Return every line from the records below with the string "RFID".

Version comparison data
_ _ _ _ _

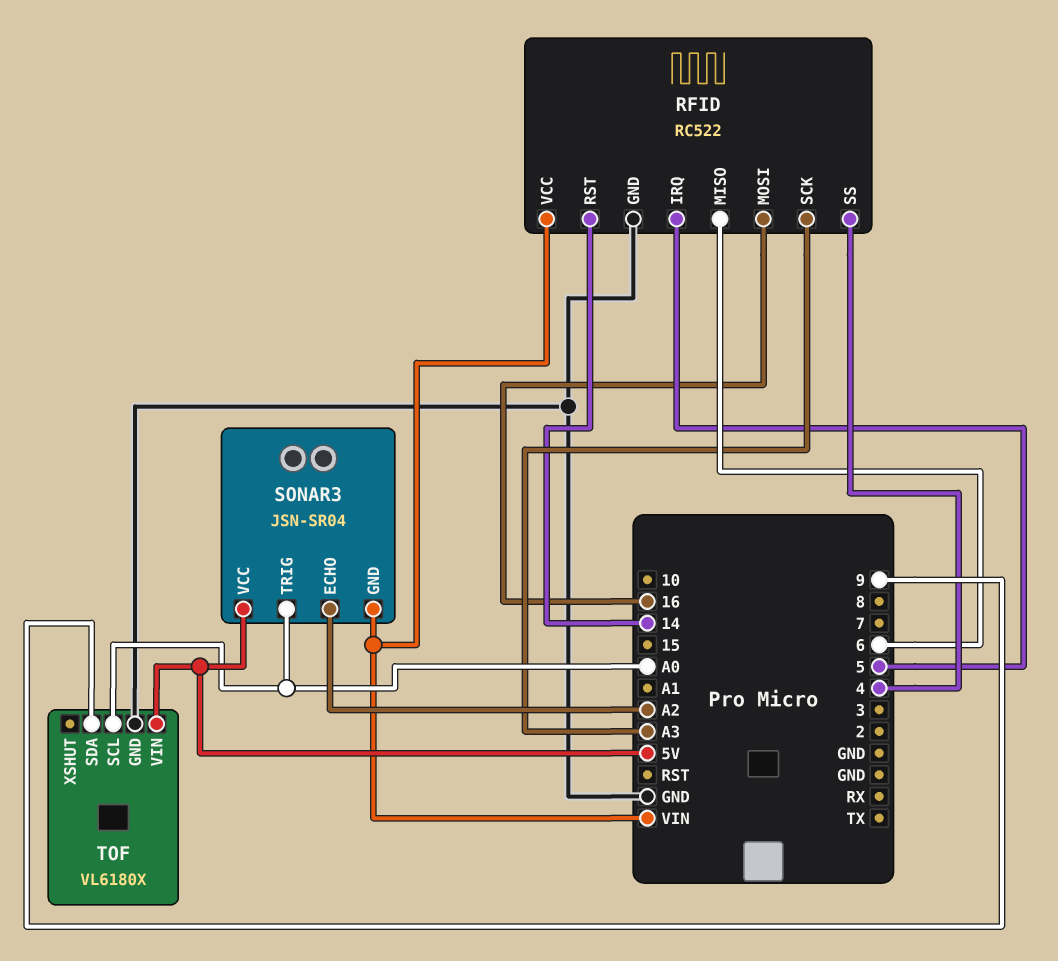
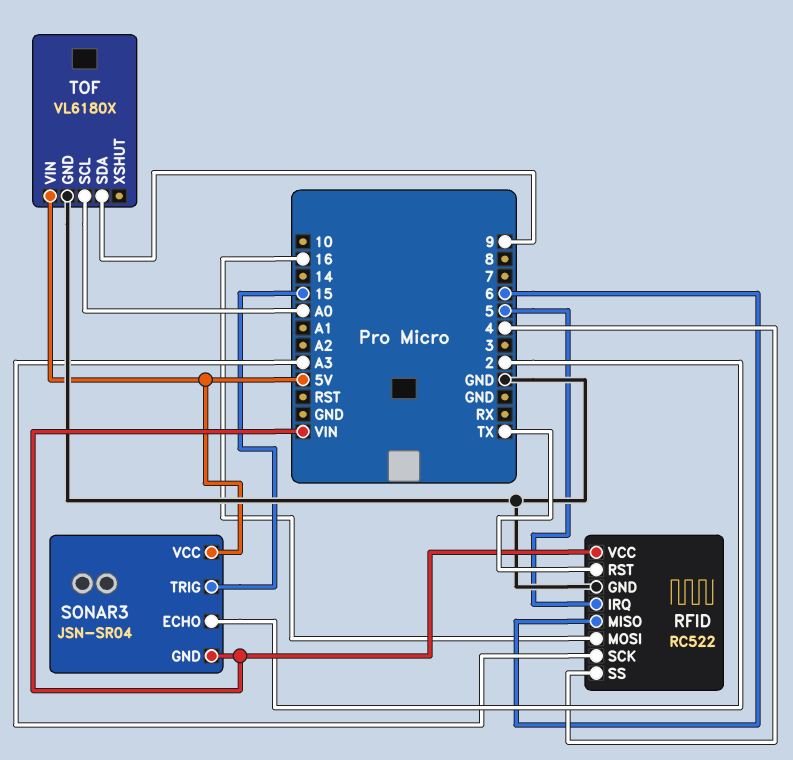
RFID pin RST: 14 -> TX
SONAR3 pin ECHO: A2 -> 2
SONAR3 pin TRIG: A0 -> 15

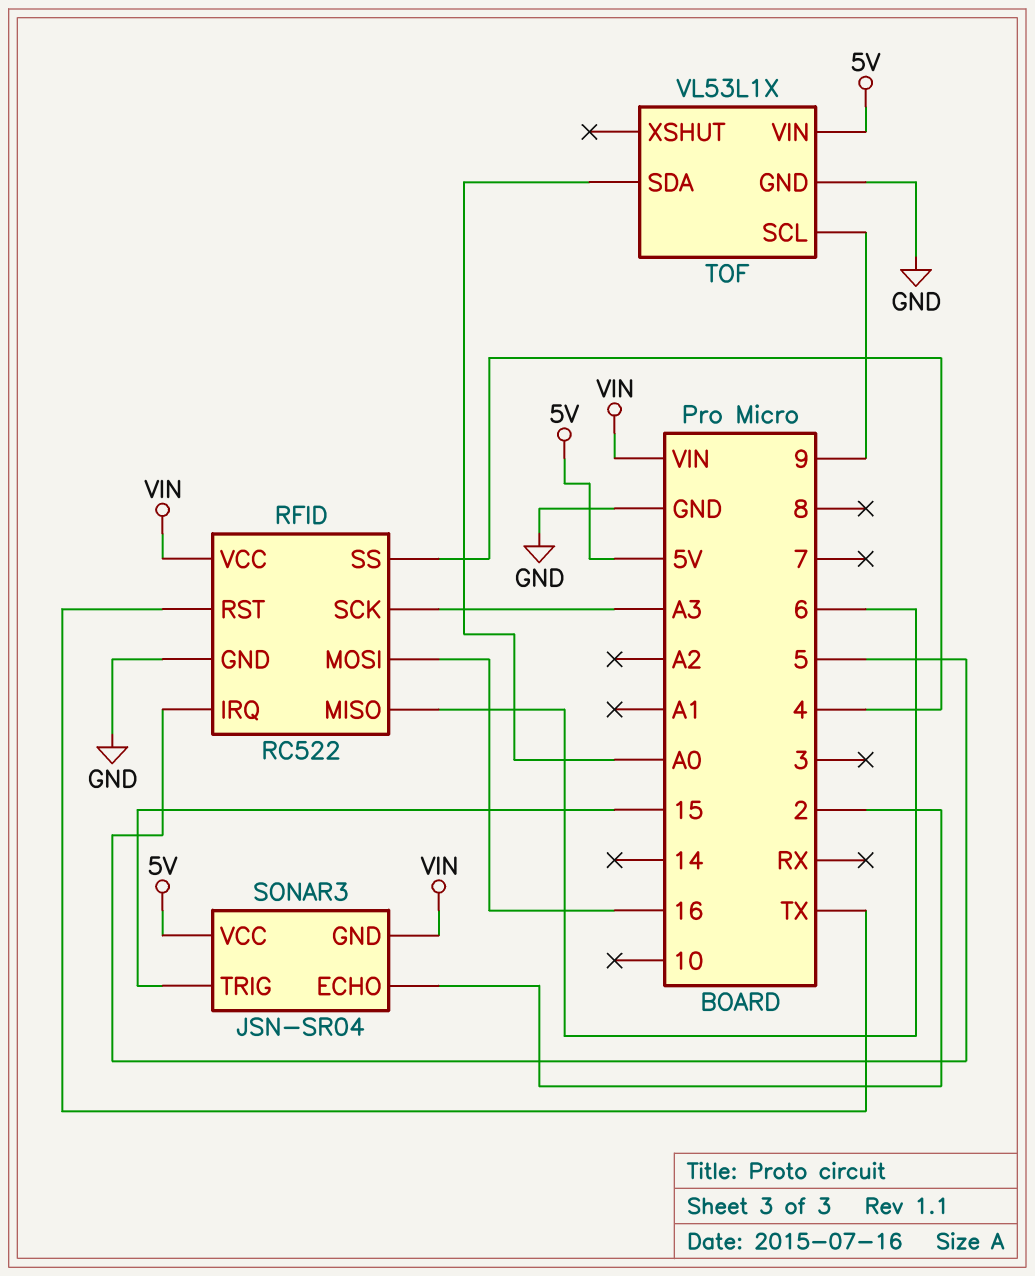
TOF: VL6180X -> VL53L1X
TOF pin SCL: A0 -> 9
TOF pin SDA: 9 -> A0

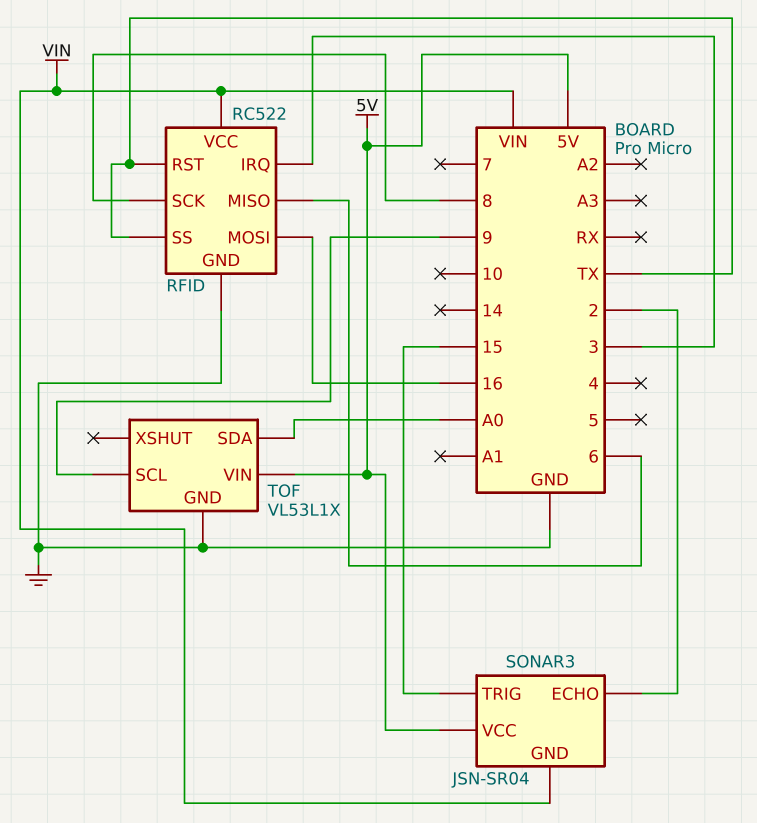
RFID pin IRQ: 5 -> 3
RFID pin SCK: A3 -> 8
RFID pin SS: 4 -> TX

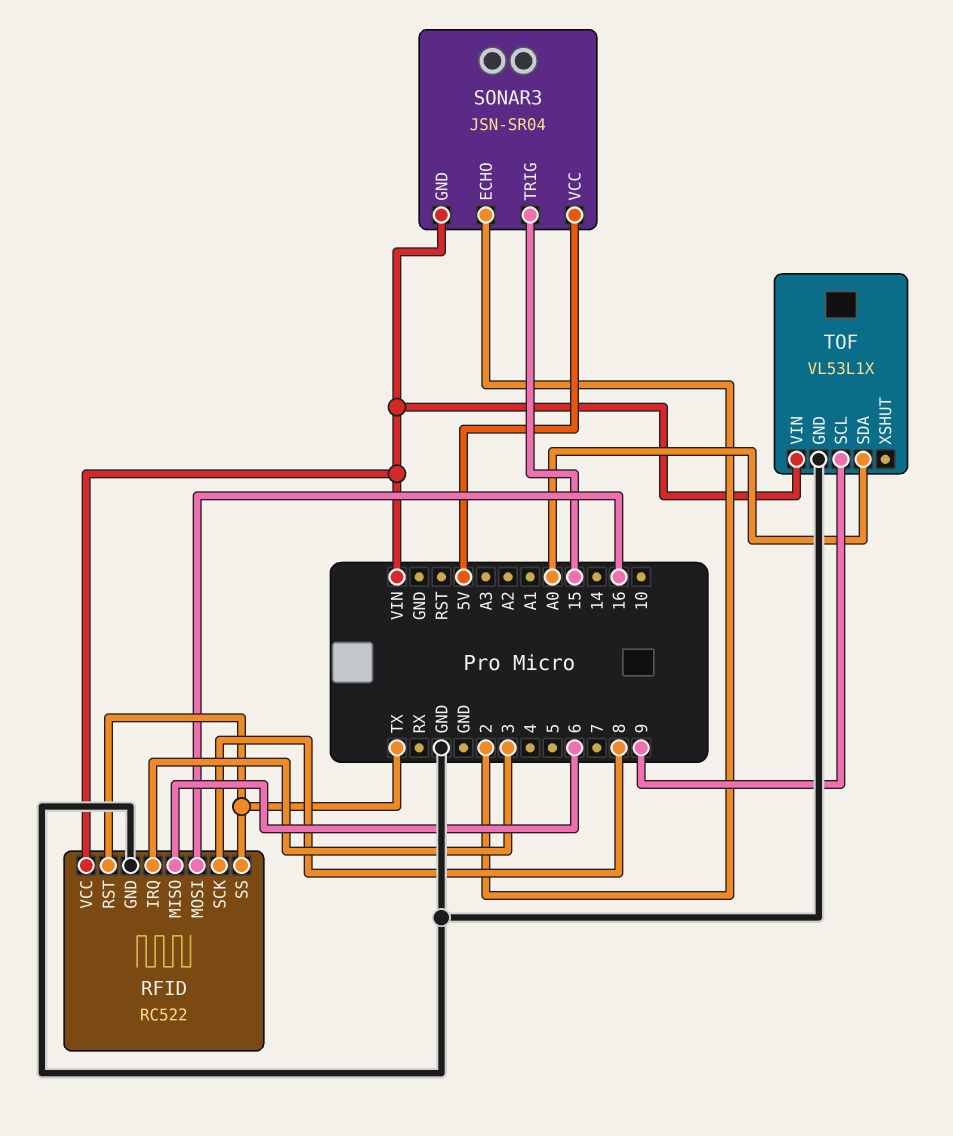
TOF pin VIN: 5V -> VIN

_ _ _ _ _

# Answer space:
RFID pin RST: 14 -> TX
RFID pin IRQ: 5 -> 3
RFID pin SCK: A3 -> 8
RFID pin SS: 4 -> TX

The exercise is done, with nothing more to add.